(Extracted data entries)
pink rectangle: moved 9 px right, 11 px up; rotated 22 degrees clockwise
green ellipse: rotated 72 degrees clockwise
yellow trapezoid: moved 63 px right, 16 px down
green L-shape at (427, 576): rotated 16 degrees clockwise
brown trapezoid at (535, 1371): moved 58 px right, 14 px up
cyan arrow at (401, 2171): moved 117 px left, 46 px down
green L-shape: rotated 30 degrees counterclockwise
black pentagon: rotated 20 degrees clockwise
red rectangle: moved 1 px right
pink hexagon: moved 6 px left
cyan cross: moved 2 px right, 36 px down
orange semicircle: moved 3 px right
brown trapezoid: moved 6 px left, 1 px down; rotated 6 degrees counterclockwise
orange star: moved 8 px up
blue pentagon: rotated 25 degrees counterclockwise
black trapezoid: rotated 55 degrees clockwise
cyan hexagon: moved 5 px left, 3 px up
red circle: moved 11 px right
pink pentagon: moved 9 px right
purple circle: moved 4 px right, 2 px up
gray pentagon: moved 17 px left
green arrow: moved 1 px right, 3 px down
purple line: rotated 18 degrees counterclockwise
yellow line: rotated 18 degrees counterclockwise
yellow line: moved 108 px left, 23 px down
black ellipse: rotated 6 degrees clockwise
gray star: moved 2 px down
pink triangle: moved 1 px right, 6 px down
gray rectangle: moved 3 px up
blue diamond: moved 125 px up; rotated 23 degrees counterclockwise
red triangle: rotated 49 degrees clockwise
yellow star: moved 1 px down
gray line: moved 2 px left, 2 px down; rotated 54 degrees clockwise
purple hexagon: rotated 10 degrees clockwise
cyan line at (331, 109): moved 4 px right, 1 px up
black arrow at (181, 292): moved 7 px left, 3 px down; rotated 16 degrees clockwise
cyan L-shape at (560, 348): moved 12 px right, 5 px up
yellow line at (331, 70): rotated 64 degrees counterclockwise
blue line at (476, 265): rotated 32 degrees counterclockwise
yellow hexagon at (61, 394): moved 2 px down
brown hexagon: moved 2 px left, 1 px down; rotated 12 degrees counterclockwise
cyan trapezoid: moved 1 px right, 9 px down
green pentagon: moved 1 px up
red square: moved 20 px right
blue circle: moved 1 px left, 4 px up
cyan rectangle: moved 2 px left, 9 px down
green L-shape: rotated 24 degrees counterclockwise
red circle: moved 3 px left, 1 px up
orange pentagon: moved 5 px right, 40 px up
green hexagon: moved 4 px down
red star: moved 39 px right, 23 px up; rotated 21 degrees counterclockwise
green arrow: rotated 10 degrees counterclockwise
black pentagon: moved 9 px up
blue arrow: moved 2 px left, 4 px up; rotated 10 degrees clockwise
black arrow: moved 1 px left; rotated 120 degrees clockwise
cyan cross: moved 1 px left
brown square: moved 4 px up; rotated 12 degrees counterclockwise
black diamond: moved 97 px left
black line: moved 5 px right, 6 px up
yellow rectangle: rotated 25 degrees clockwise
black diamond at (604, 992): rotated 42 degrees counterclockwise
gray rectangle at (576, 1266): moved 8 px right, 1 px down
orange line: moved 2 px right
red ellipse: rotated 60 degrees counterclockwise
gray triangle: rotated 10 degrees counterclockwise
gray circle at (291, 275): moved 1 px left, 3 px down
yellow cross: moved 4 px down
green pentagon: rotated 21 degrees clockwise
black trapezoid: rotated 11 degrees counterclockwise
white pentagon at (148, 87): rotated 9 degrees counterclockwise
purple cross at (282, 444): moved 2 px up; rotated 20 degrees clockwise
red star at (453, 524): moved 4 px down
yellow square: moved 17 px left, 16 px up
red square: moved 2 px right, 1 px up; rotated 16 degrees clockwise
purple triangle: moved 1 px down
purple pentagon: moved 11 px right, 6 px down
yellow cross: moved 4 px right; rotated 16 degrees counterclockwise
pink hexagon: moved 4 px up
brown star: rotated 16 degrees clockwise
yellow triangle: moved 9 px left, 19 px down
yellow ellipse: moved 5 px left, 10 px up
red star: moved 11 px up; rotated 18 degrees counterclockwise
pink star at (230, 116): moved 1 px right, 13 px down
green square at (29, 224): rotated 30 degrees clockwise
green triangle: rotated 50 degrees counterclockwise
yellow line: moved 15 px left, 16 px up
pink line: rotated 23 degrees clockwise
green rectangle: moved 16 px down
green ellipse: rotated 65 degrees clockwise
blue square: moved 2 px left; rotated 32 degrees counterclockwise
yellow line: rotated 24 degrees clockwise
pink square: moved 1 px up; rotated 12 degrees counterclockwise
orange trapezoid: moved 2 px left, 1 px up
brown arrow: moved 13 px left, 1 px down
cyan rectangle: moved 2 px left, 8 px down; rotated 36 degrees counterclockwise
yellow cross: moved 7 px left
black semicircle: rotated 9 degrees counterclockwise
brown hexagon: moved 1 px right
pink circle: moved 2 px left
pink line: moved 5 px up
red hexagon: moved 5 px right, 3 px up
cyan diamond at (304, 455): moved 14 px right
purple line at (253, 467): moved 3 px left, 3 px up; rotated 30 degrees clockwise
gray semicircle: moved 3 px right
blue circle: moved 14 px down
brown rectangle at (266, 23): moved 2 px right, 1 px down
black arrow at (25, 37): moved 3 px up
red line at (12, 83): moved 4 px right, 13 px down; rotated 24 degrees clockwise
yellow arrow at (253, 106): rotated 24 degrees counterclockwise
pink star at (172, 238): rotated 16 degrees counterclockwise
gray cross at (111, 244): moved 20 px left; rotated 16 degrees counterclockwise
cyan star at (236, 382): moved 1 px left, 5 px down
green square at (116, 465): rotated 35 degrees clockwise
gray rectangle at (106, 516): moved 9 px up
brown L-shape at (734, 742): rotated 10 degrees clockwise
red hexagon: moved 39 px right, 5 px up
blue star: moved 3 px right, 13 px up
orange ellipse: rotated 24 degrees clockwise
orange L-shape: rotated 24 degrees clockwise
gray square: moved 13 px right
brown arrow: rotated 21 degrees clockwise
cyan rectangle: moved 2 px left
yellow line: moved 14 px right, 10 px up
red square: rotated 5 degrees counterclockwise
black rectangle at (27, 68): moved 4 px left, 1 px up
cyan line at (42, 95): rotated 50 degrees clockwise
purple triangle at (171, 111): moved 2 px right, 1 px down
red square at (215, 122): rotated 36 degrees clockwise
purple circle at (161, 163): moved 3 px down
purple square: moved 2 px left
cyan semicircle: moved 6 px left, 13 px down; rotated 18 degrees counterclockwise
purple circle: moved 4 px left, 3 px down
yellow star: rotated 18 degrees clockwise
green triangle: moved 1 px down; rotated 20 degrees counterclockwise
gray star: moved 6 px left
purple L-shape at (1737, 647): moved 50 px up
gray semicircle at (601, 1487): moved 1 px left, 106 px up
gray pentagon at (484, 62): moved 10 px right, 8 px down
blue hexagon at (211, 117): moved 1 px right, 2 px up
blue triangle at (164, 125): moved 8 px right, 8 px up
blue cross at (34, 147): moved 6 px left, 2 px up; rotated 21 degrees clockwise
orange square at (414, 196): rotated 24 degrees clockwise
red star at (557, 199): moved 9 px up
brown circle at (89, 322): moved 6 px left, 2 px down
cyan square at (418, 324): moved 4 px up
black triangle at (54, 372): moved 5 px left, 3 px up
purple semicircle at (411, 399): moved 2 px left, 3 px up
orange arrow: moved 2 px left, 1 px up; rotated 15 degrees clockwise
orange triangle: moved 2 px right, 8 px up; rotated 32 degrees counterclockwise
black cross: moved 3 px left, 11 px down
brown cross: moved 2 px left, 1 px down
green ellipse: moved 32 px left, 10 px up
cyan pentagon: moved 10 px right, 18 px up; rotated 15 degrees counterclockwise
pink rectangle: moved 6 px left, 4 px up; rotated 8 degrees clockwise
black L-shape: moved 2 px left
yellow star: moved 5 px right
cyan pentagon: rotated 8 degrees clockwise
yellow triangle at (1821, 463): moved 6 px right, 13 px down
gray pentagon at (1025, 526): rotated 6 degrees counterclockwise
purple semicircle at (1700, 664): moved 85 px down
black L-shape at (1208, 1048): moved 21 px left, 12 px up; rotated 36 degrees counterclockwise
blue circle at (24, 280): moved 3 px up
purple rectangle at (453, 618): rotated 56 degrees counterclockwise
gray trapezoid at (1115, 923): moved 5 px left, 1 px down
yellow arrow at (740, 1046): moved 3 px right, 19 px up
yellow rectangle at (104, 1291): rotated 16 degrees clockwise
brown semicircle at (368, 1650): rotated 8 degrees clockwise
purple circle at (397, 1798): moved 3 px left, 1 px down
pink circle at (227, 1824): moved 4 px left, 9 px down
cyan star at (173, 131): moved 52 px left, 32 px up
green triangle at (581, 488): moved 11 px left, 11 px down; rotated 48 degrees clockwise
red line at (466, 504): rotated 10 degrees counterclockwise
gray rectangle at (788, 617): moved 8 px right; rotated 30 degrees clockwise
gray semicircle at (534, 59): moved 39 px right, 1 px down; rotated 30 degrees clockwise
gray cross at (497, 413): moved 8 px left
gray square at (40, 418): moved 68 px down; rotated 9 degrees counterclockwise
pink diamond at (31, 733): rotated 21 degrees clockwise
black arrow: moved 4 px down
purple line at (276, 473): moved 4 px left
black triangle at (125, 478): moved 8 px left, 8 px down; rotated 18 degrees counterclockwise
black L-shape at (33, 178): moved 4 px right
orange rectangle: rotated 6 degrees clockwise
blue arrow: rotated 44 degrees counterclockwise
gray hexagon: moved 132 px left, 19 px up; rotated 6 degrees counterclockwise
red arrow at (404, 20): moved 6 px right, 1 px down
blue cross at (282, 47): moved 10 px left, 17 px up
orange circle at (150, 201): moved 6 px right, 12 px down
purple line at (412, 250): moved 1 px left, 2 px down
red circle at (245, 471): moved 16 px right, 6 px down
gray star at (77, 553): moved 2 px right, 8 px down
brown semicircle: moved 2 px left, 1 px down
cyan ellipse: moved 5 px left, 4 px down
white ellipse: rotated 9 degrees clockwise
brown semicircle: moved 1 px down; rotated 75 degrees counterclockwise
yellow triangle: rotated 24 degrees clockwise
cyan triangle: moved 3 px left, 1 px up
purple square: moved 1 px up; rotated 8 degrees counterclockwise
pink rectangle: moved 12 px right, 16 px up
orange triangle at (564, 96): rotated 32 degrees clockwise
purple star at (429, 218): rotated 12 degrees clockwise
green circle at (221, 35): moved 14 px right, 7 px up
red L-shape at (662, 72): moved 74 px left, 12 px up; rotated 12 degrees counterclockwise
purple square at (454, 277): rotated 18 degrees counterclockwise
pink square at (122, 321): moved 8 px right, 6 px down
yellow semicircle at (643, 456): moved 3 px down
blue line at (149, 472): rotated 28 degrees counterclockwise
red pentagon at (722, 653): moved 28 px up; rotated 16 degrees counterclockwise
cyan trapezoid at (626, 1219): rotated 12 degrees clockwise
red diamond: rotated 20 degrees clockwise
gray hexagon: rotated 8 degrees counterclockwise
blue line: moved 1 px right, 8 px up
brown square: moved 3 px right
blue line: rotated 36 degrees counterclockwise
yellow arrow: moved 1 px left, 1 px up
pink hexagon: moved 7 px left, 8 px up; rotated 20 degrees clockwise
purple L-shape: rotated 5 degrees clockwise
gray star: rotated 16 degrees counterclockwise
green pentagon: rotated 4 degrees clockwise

__To do__.
An exact, complete copy of the lines above from the one with "cyan triangle: moved 3 px left, 1 px up" through the one with "blue line: moved 1 px right, 8 px up" is the whole answer.

__Task solution__.
cyan triangle: moved 3 px left, 1 px up
purple square: moved 1 px up; rotated 8 degrees counterclockwise
pink rectangle: moved 12 px right, 16 px up
orange triangle at (564, 96): rotated 32 degrees clockwise
purple star at (429, 218): rotated 12 degrees clockwise
green circle at (221, 35): moved 14 px right, 7 px up
red L-shape at (662, 72): moved 74 px left, 12 px up; rotated 12 degrees counterclockwise
purple square at (454, 277): rotated 18 degrees counterclockwise
pink square at (122, 321): moved 8 px right, 6 px down
yellow semicircle at (643, 456): moved 3 px down
blue line at (149, 472): rotated 28 degrees counterclockwise
red pentagon at (722, 653): moved 28 px up; rotated 16 degrees counterclockwise
cyan trapezoid at (626, 1219): rotated 12 degrees clockwise
red diamond: rotated 20 degrees clockwise
gray hexagon: rotated 8 degrees counterclockwise
blue line: moved 1 px right, 8 px up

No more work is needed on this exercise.